▶ _RECORDED INFORMATION_
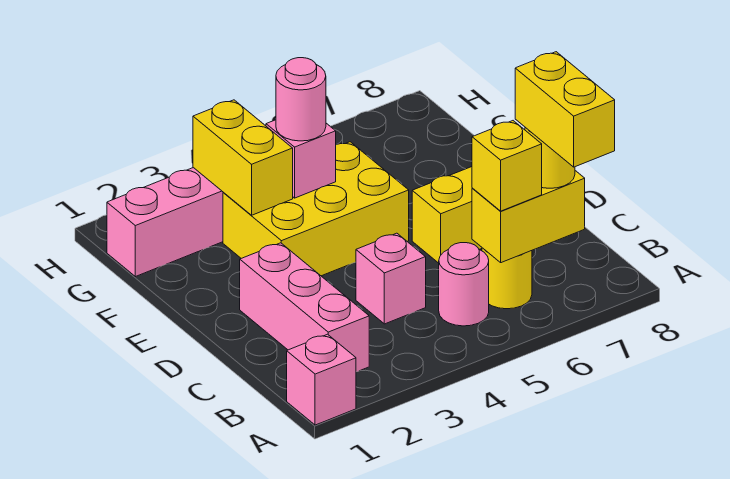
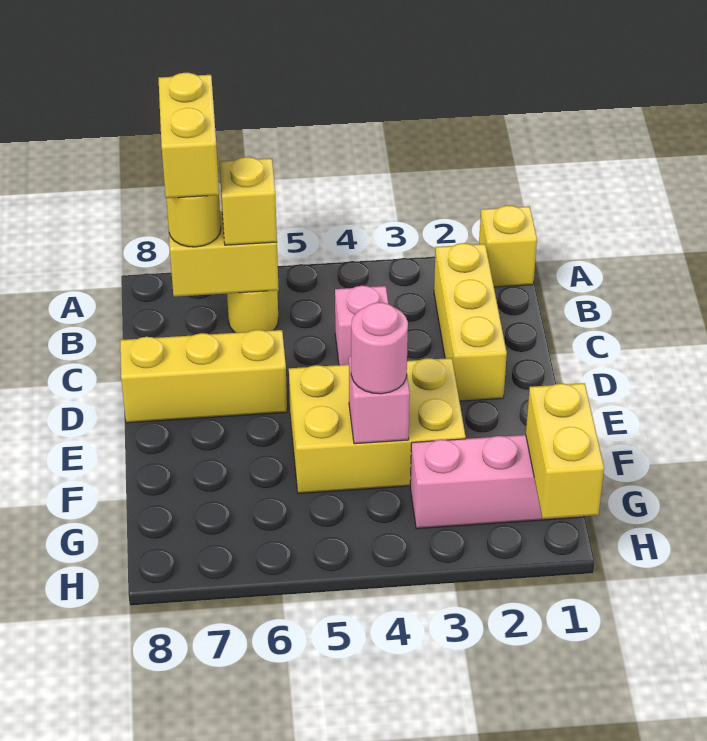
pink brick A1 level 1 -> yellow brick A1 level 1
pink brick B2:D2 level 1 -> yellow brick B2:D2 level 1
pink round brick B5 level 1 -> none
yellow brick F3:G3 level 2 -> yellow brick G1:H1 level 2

▶ _THE TASK_
Where the data includes pictures, leave them out and write out everything else exactly.

▶ _RESULT_
pink brick A1 level 1 -> yellow brick A1 level 1
pink brick B2:D2 level 1 -> yellow brick B2:D2 level 1
pink round brick B5 level 1 -> none
yellow brick F3:G3 level 2 -> yellow brick G1:H1 level 2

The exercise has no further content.